:: What needs to be done ::
Repeat every entry word for word. Images do not belong in the copy.
=== Exercise data ===
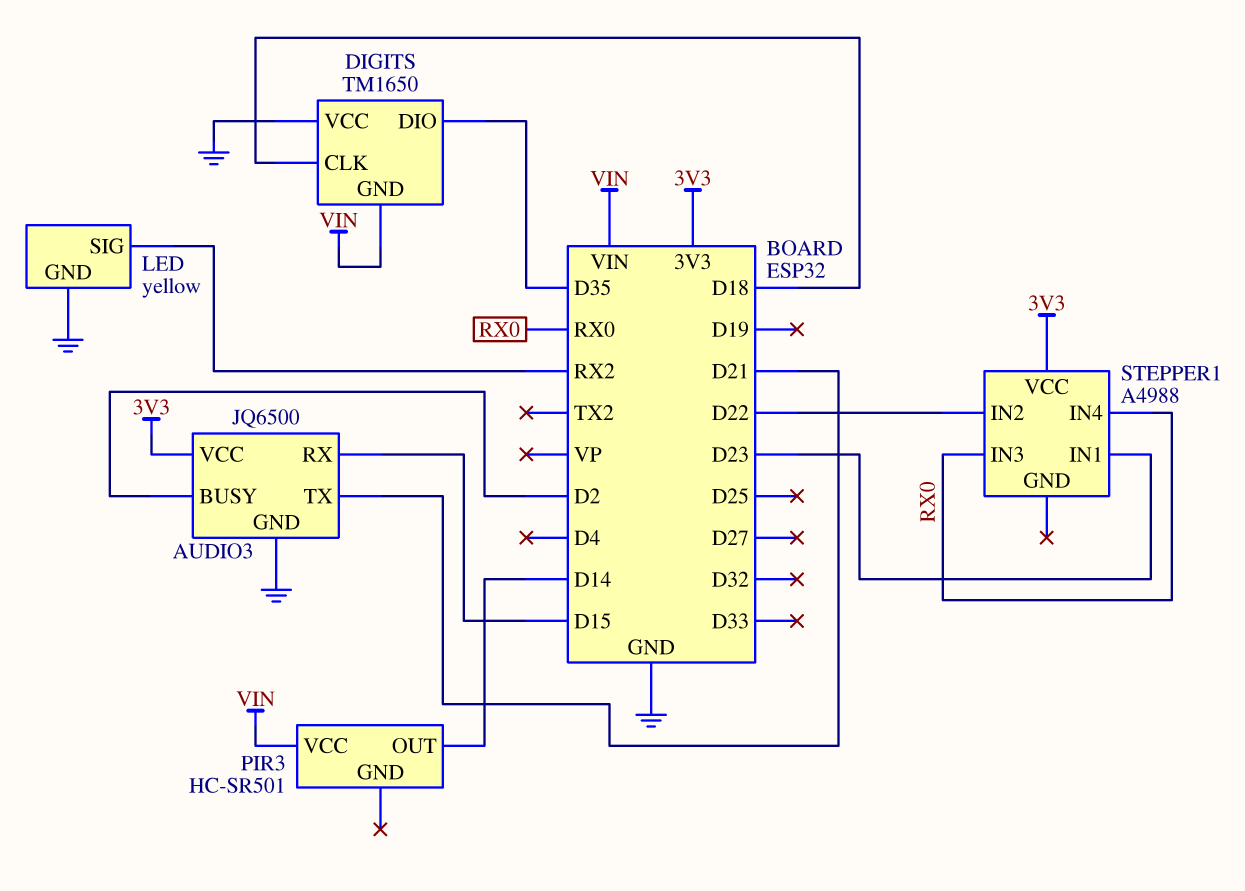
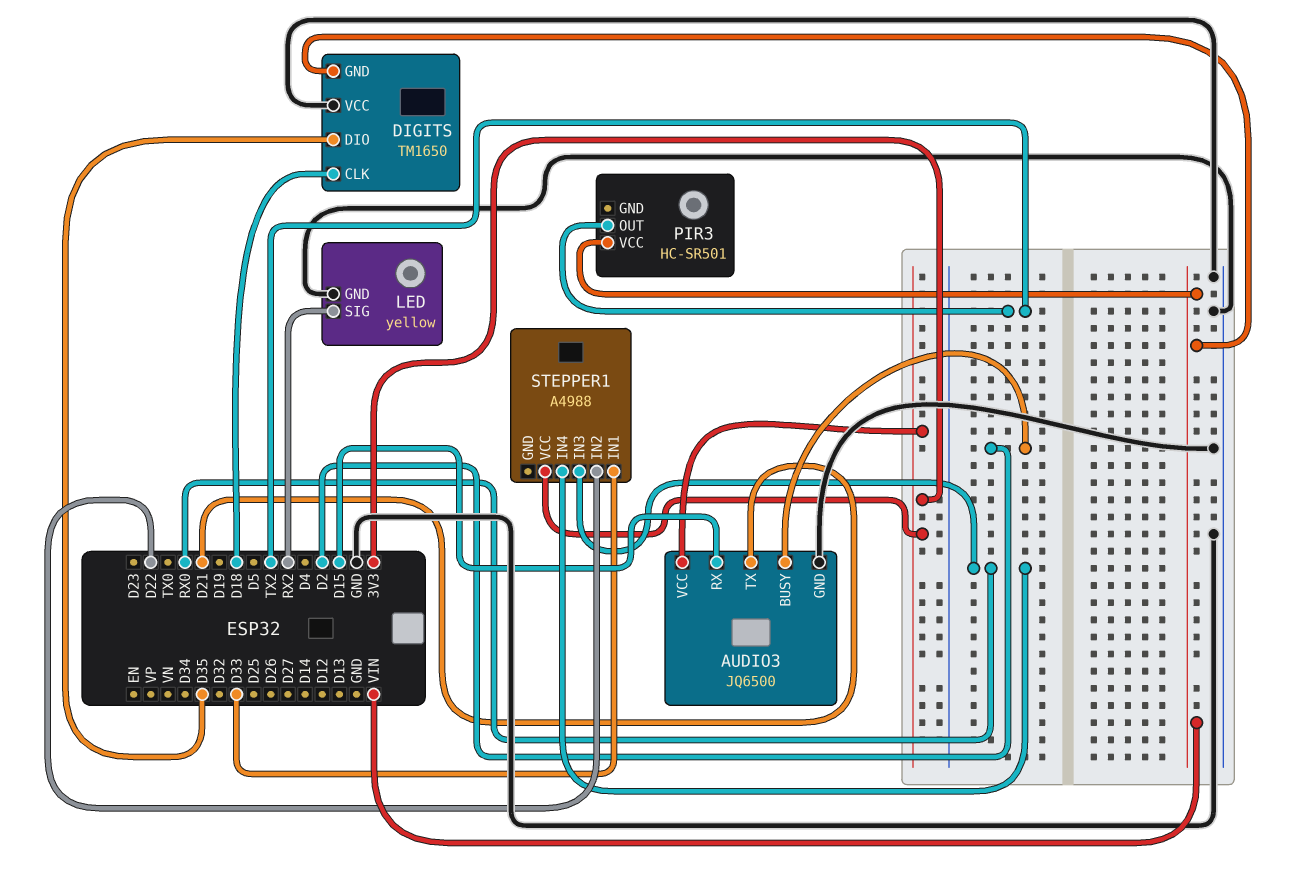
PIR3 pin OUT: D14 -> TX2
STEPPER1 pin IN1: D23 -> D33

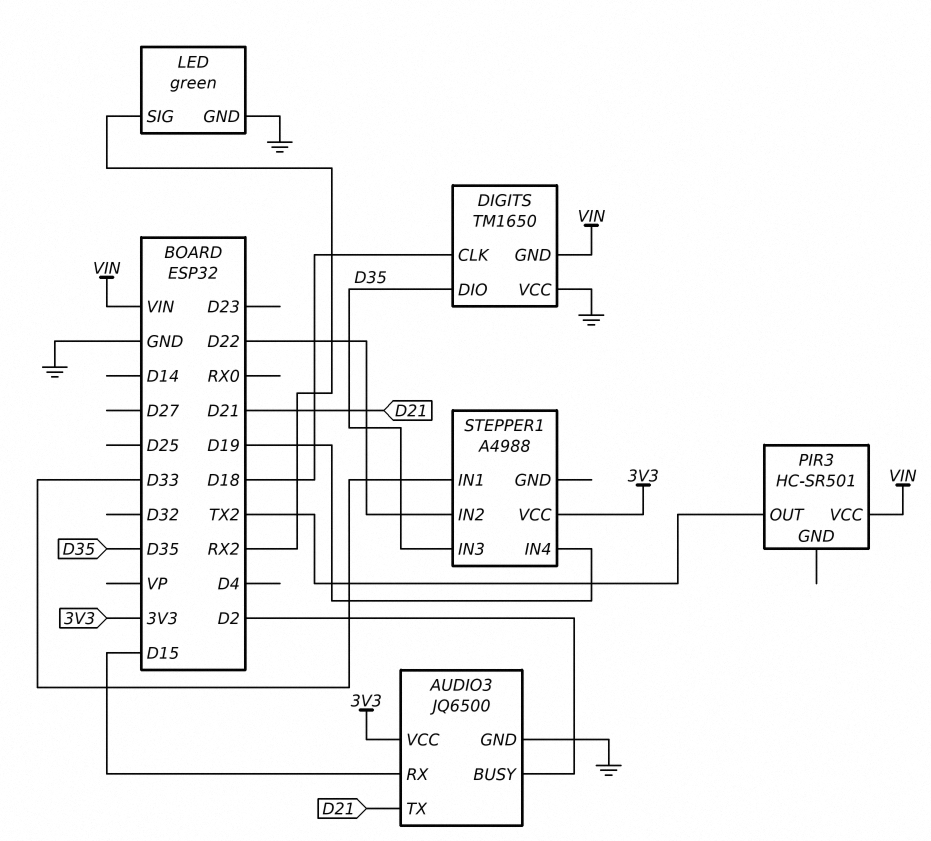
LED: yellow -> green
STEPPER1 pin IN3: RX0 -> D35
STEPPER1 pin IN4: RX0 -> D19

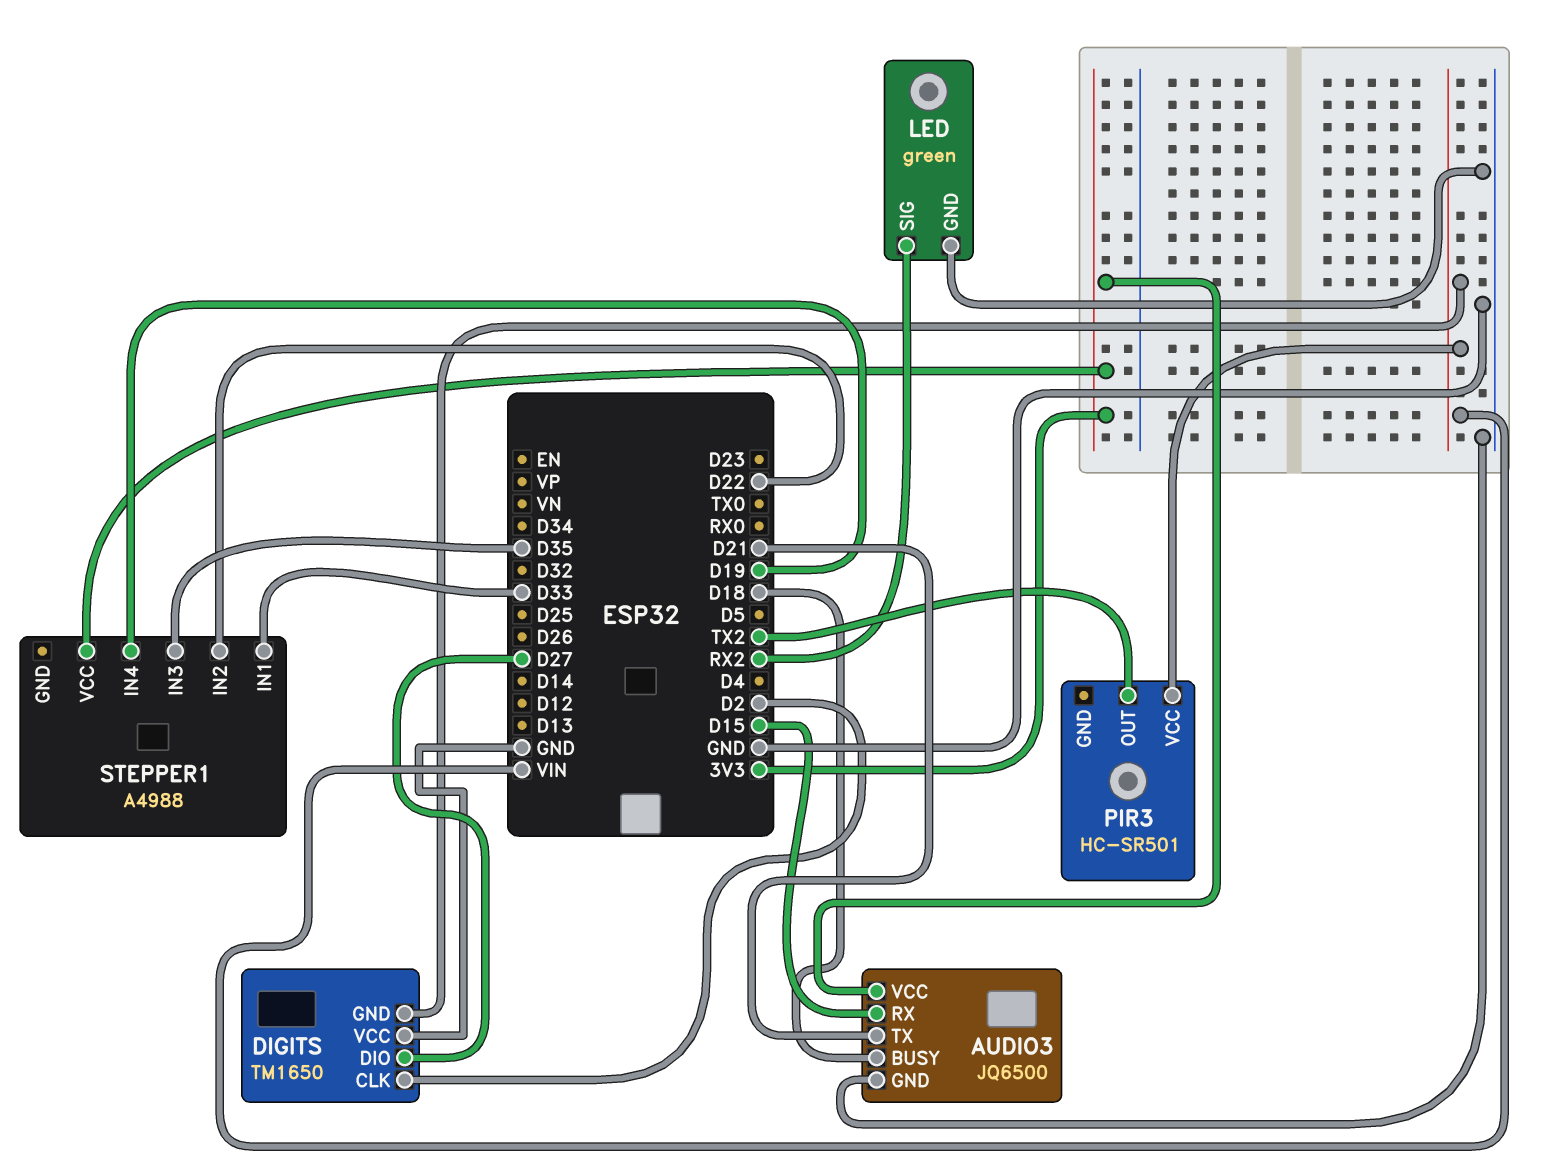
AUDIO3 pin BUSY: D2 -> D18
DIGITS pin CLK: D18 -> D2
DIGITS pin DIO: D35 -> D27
===
:: Solution to this problem ::
PIR3 pin OUT: D14 -> TX2
STEPPER1 pin IN1: D23 -> D33

LED: yellow -> green
STEPPER1 pin IN3: RX0 -> D35
STEPPER1 pin IN4: RX0 -> D19

AUDIO3 pin BUSY: D2 -> D18
DIGITS pin CLK: D18 -> D2
DIGITS pin DIO: D35 -> D27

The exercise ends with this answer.